Lines to restate from the data below: from the one containing "green mouse [279,242,349,275]" to the one containing "red pyramid [299,165,345,208]", both included. Give them again exactly, and only them.

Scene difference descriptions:
____________________

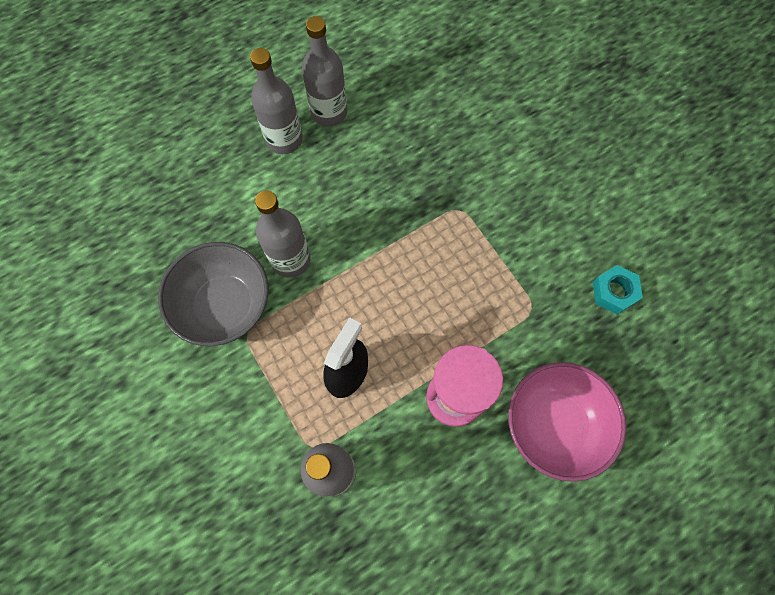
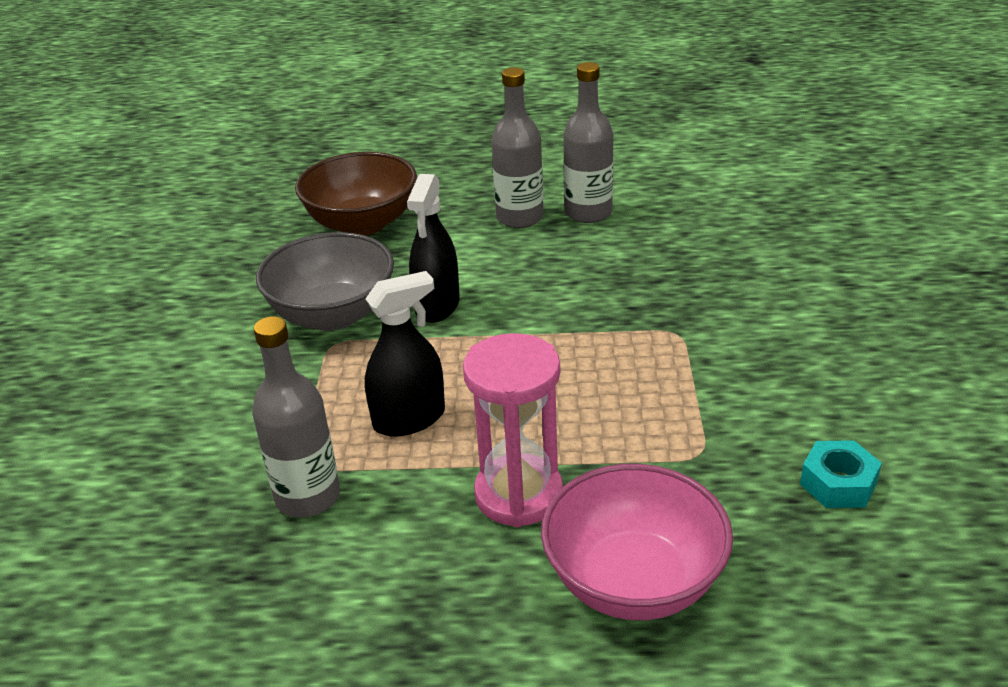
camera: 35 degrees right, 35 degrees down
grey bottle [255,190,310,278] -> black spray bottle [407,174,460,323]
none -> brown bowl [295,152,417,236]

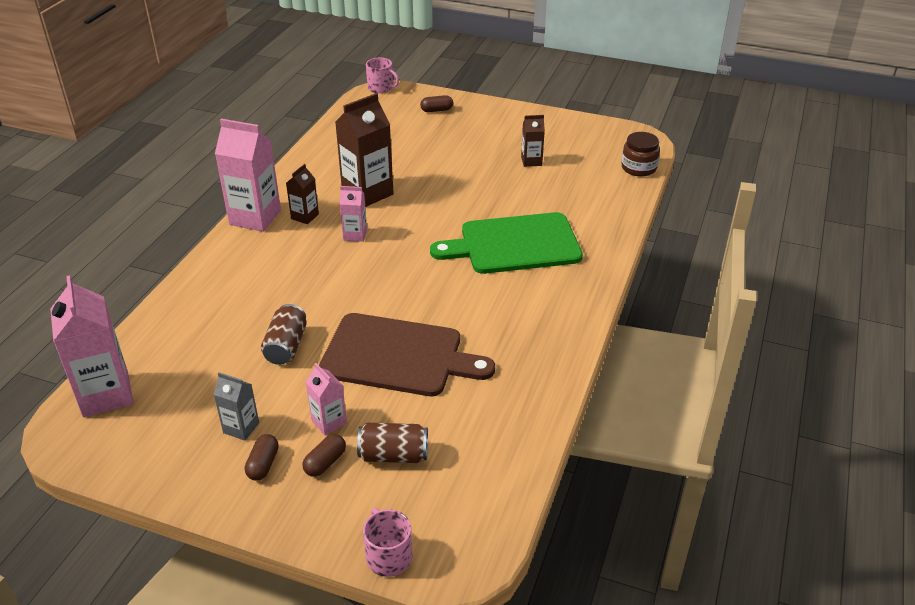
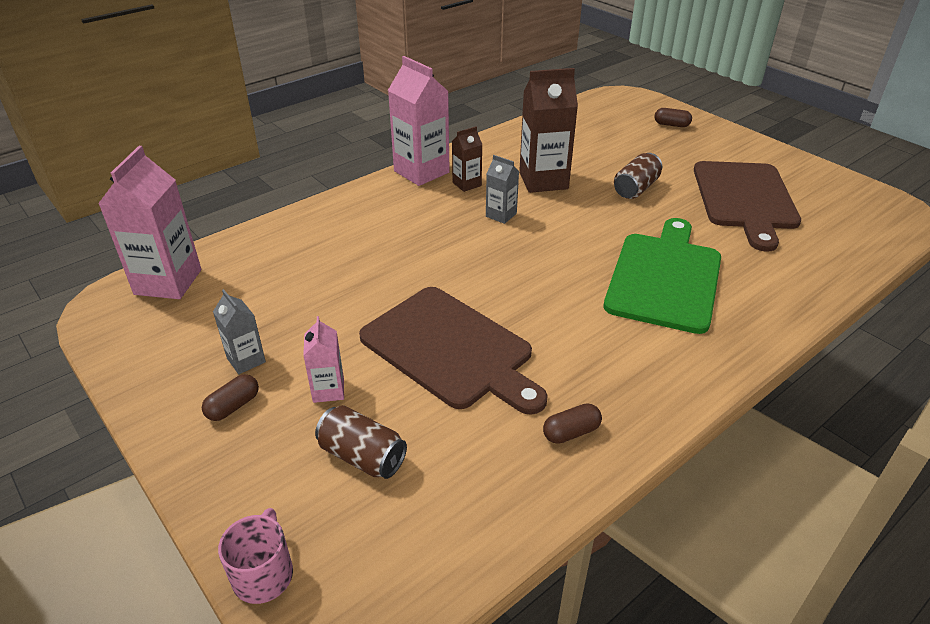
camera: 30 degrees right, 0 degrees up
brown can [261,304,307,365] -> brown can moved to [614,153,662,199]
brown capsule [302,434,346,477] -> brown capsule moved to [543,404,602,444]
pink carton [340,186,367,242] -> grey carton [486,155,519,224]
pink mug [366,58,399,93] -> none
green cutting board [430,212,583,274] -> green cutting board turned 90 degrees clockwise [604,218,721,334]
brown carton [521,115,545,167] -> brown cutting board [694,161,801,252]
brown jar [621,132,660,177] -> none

____________________

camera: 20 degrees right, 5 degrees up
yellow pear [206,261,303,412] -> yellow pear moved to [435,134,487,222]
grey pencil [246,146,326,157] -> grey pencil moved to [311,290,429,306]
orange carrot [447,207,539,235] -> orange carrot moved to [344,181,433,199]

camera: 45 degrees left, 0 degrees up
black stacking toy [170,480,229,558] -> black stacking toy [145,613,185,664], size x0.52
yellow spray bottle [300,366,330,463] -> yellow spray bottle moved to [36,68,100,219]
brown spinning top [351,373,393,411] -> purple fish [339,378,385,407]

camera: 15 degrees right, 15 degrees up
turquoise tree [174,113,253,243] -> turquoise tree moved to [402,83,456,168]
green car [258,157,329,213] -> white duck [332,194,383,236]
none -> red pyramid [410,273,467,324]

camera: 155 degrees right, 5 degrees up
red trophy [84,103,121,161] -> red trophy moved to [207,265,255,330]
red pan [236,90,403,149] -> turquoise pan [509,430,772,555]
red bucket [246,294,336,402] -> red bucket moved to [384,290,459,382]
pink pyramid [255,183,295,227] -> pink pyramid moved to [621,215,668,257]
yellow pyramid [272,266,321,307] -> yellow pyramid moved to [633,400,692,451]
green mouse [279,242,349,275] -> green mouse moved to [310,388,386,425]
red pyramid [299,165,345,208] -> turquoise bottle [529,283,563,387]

____________________

▶ _EXPECTED OUTPUT_
green mouse [279,242,349,275] -> green mouse moved to [310,388,386,425]
red pyramid [299,165,345,208] -> turquoise bottle [529,283,563,387]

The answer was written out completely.